**TASK:** Could you set out every line of the listing below as a JSON list of strings, one string per line, with blank lines dropped and the pictures left out?

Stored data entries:
____

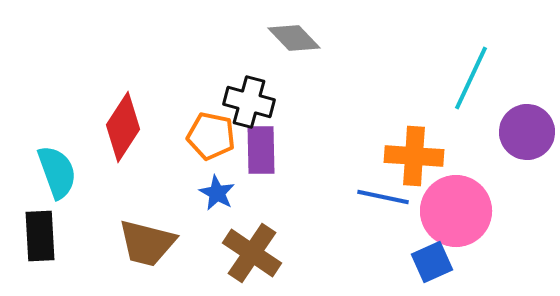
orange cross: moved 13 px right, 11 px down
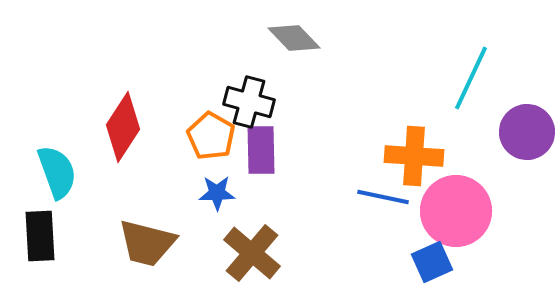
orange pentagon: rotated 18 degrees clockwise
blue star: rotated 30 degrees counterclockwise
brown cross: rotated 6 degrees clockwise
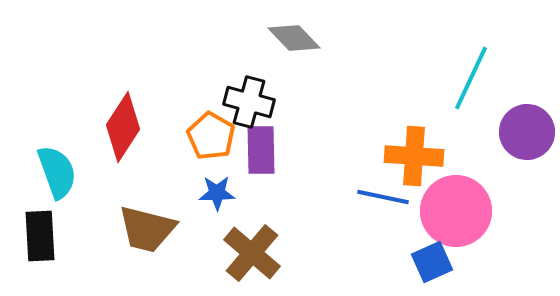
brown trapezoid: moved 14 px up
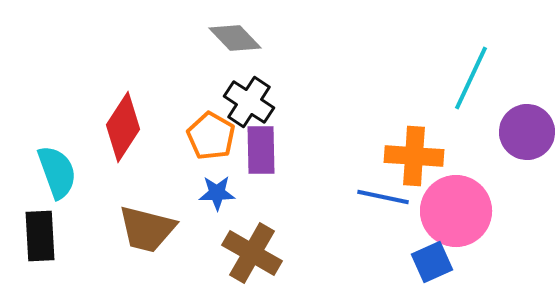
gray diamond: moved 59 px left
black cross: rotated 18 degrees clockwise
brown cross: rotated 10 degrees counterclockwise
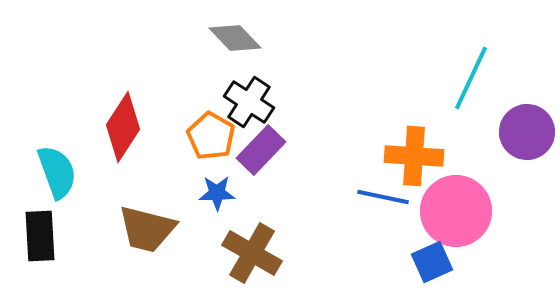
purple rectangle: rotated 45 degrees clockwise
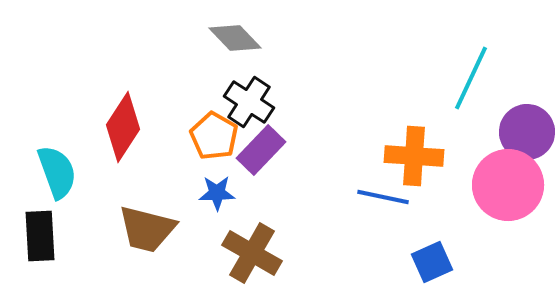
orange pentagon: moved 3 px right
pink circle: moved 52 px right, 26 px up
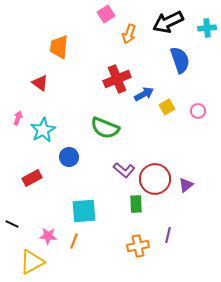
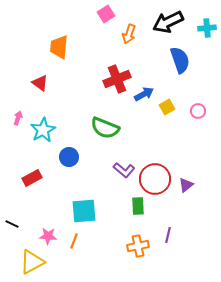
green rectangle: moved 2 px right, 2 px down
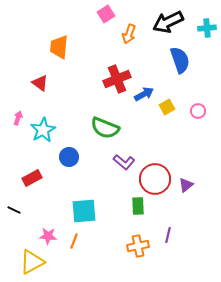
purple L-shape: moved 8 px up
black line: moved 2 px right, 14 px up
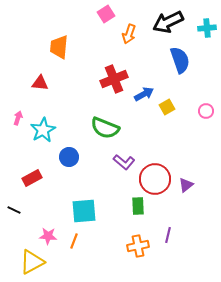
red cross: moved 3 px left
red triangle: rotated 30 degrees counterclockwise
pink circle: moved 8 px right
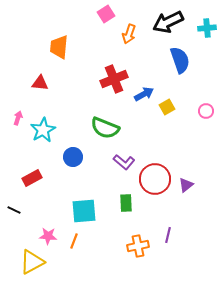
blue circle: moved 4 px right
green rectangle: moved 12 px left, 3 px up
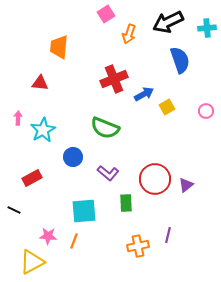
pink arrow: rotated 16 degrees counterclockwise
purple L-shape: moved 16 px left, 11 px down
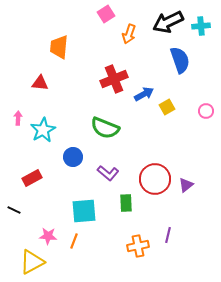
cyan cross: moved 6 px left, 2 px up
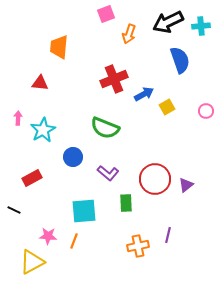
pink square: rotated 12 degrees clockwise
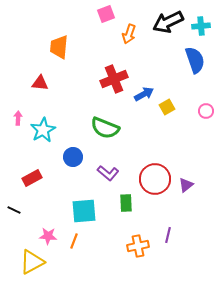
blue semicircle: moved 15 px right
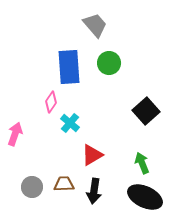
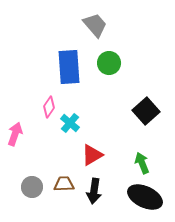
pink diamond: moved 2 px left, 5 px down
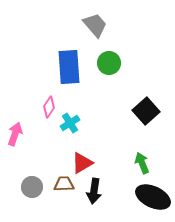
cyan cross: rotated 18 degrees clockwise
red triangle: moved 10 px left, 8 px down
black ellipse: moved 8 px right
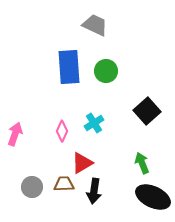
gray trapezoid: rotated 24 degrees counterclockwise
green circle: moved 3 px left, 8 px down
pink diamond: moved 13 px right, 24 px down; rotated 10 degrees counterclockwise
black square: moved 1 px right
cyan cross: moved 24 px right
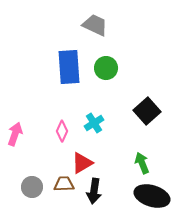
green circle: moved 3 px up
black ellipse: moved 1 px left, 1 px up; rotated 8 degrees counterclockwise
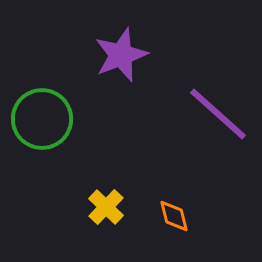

____

**EXERCISE SOLUTION:**
[
  "orange cross: moved 13 px right, 11 px down",
  "orange pentagon: rotated 18 degrees clockwise",
  "blue star: rotated 30 degrees counterclockwise",
  "brown cross: rotated 6 degrees clockwise",
  "brown trapezoid: moved 14 px up",
  "gray diamond: moved 59 px left",
  "black cross: rotated 18 degrees clockwise",
  "brown cross: rotated 10 degrees counterclockwise",
  "purple rectangle: rotated 45 degrees clockwise",
  "orange pentagon: moved 3 px right",
  "pink circle: moved 52 px right, 26 px up",
  "green rectangle: moved 2 px right, 2 px down",
  "purple L-shape: moved 8 px up",
  "black line: moved 2 px right, 14 px up",
  "red cross: moved 3 px left",
  "red triangle: rotated 30 degrees counterclockwise",
  "pink circle: moved 8 px right",
  "blue circle: moved 4 px right",
  "green rectangle: moved 12 px left, 3 px up",
  "pink arrow: rotated 16 degrees counterclockwise",
  "purple L-shape: moved 16 px left, 11 px down",
  "cyan cross: moved 6 px left, 2 px up",
  "pink square: rotated 12 degrees clockwise",
  "blue semicircle: moved 15 px right",
  "pink diamond: moved 2 px left, 5 px down",
  "cyan cross: rotated 18 degrees clockwise",
  "red triangle: moved 10 px left, 8 px down",
  "black ellipse: moved 8 px right",
  "gray trapezoid: rotated 24 degrees counterclockwise",
  "green circle: moved 3 px left, 8 px down",
  "pink diamond: moved 13 px right, 24 px down; rotated 10 degrees counterclockwise",
  "black square: moved 1 px right",
  "cyan cross: moved 24 px right",
  "green circle: moved 3 px up",
  "black ellipse: moved 1 px left, 1 px up; rotated 8 degrees counterclockwise"
]